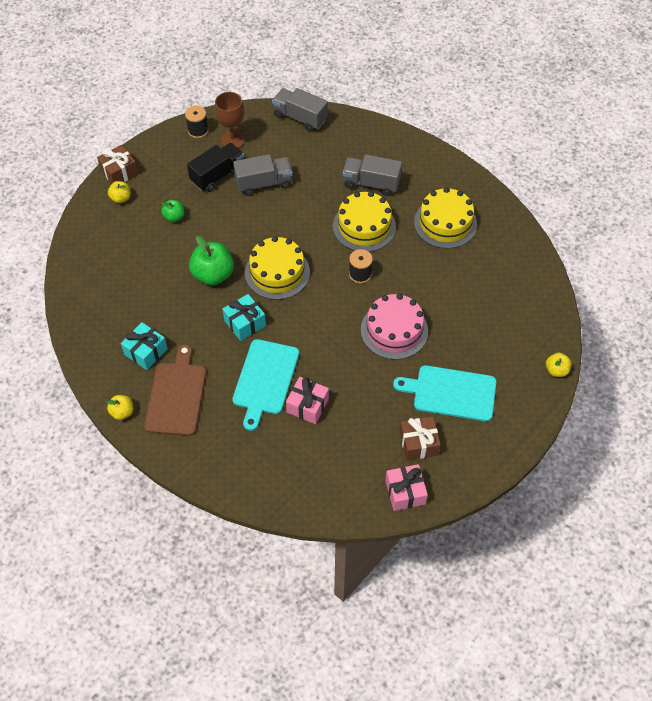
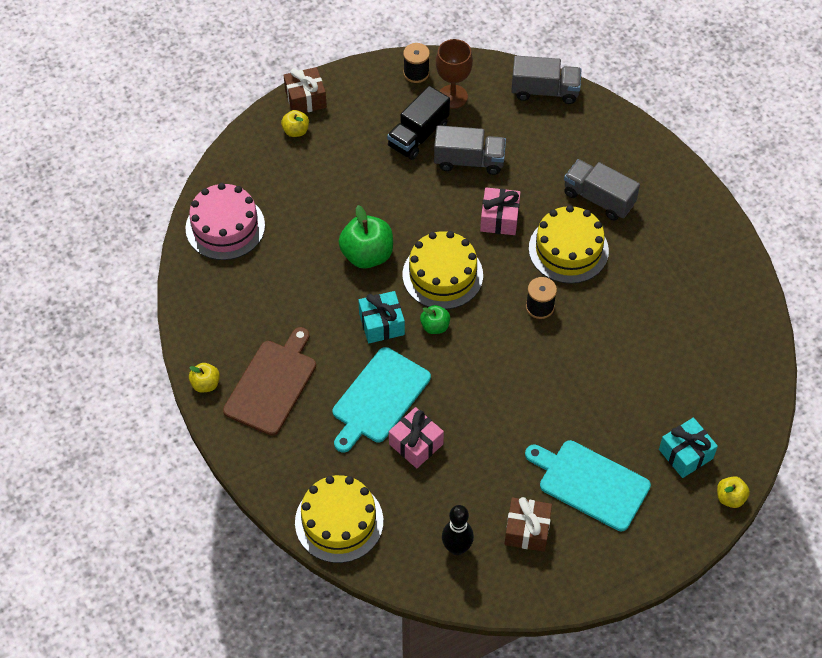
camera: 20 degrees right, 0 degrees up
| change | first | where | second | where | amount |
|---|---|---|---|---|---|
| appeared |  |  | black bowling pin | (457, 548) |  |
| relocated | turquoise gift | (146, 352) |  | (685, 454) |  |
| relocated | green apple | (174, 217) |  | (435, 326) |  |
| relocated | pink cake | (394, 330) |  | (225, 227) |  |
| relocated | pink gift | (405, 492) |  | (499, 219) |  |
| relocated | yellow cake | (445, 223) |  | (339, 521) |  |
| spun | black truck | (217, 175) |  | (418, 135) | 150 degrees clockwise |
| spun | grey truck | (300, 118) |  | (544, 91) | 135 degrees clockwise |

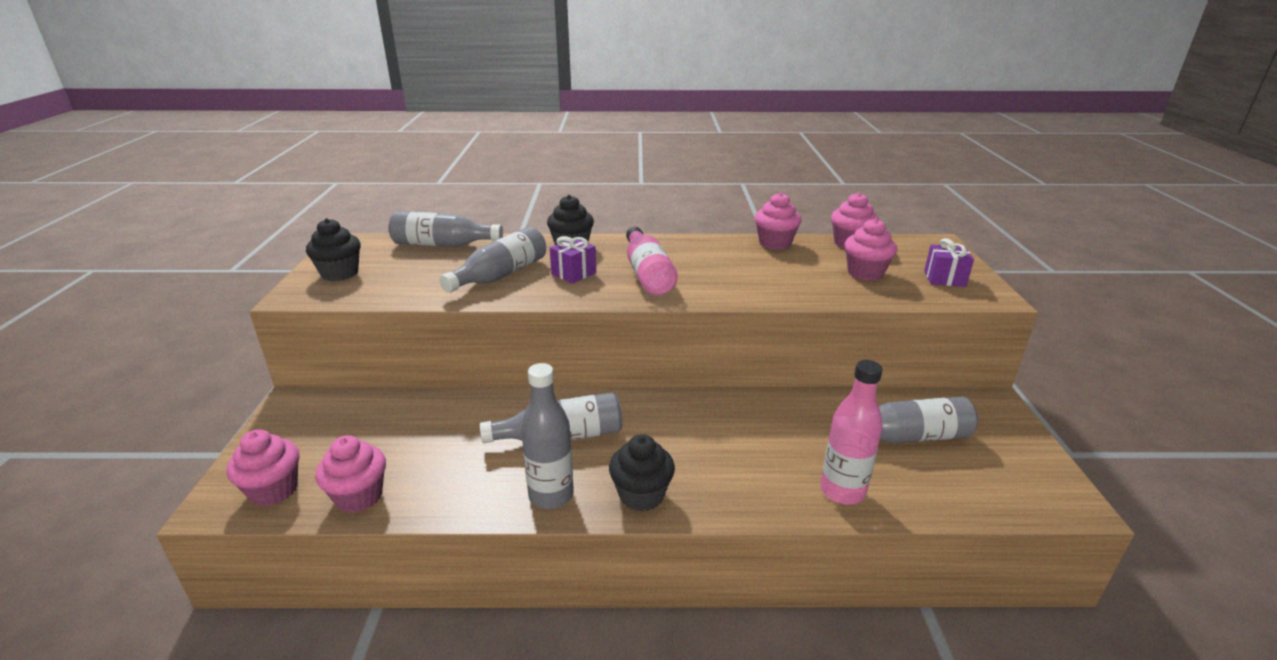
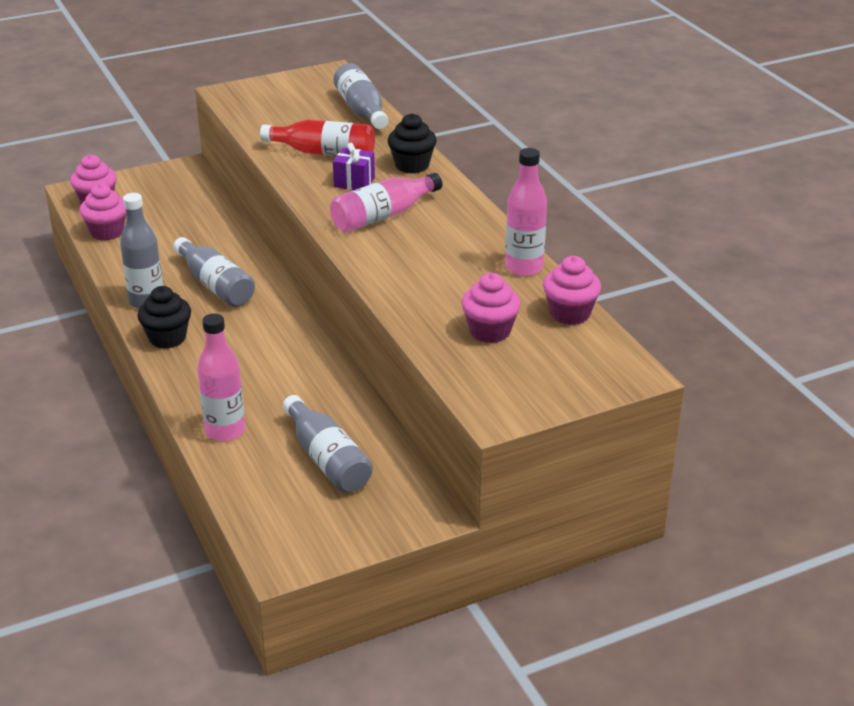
camera: 65 degrees right, 5 degrees up
| change | first | where | second | where | amount |
|---|---|---|---|---|---|
| missing | black cupcake | (340, 273) |  |  |  |
| missing | purple gift | (944, 278) |  |  |  |
| exchanged | pink cupcake | (775, 243) | pink bottle | (524, 268) |  |
| colour | grey bottle | (500, 275) | red bottle | (324, 153) |  |

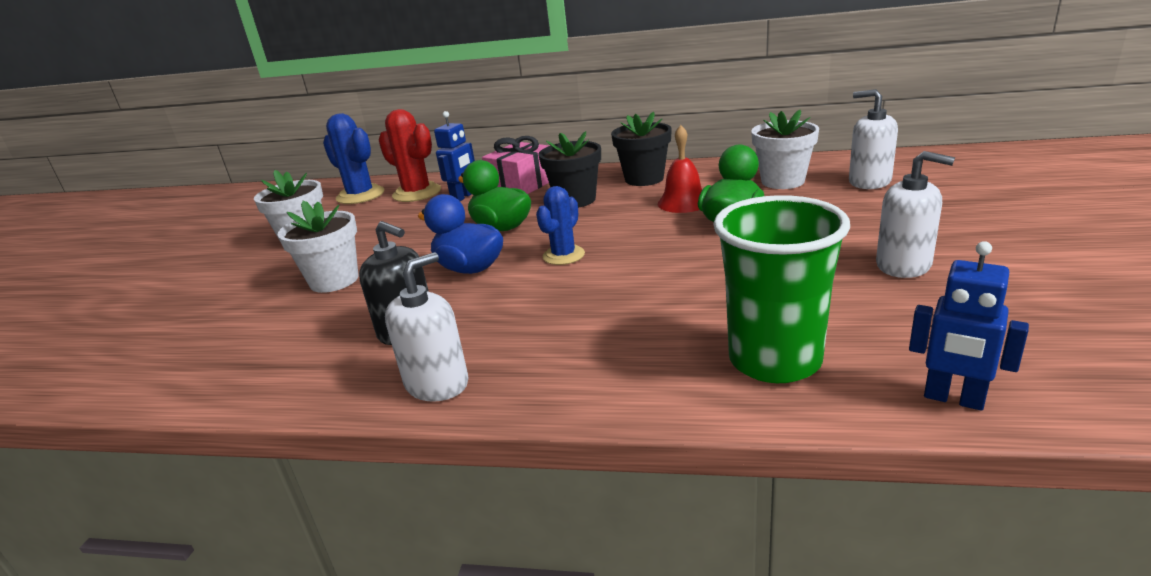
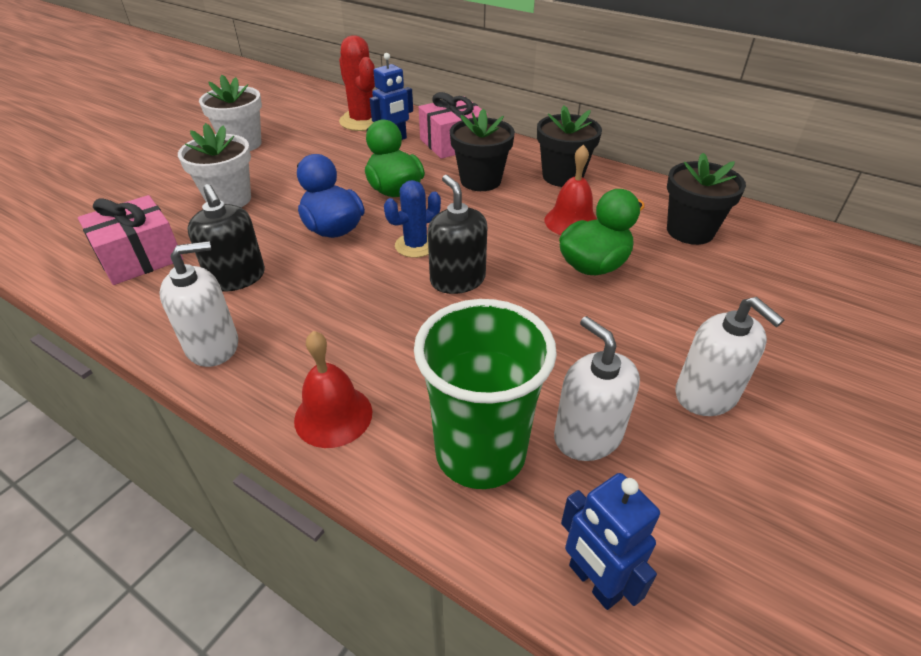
camera: 20 degrees right, 15 degrees up
| change | first | where | second | where | amount |
|---|---|---|---|---|---|
| missing | blue cactus | (360, 195) |  |  |  |
| appeared |  |  | pink gift | (140, 257) |  |
| appeared |  |  | red bell | (333, 415) |  |
| appeared |  |  | black soap dispenser | (457, 280) |  |
| relocated | white soap dispenser | (869, 181) |  | (587, 435) |  |
| colour | white flower pot | (782, 181) | black flower pot | (690, 231) |  |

━━━━

Restating the data word for word is the task, and pictures are to be omitted.

**Answer to the problem:**
camera: 20 degrees right, 0 degrees up
| change | first | where | second | where | amount |
|---|---|---|---|---|---|
| appeared |  |  | black bowling pin | (457, 548) |  |
| relocated | turquoise gift | (146, 352) |  | (685, 454) |  |
| relocated | green apple | (174, 217) |  | (435, 326) |  |
| relocated | pink cake | (394, 330) |  | (225, 227) |  |
| relocated | pink gift | (405, 492) |  | (499, 219) |  |
| relocated | yellow cake | (445, 223) |  | (339, 521) |  |
| spun | black truck | (217, 175) |  | (418, 135) | 150 degrees clockwise |
| spun | grey truck | (300, 118) |  | (544, 91) | 135 degrees clockwise |

camera: 65 degrees right, 5 degrees up
| change | first | where | second | where | amount |
|---|---|---|---|---|---|
| missing | black cupcake | (340, 273) |  |  |  |
| missing | purple gift | (944, 278) |  |  |  |
| exchanged | pink cupcake | (775, 243) | pink bottle | (524, 268) |  |
| colour | grey bottle | (500, 275) | red bottle | (324, 153) |  |

camera: 20 degrees right, 15 degrees up
| change | first | where | second | where | amount |
|---|---|---|---|---|---|
| missing | blue cactus | (360, 195) |  |  |  |
| appeared |  |  | pink gift | (140, 257) |  |
| appeared |  |  | red bell | (333, 415) |  |
| appeared |  |  | black soap dispenser | (457, 280) |  |
| relocated | white soap dispenser | (869, 181) |  | (587, 435) |  |
| colour | white flower pot | (782, 181) | black flower pot | (690, 231) |  |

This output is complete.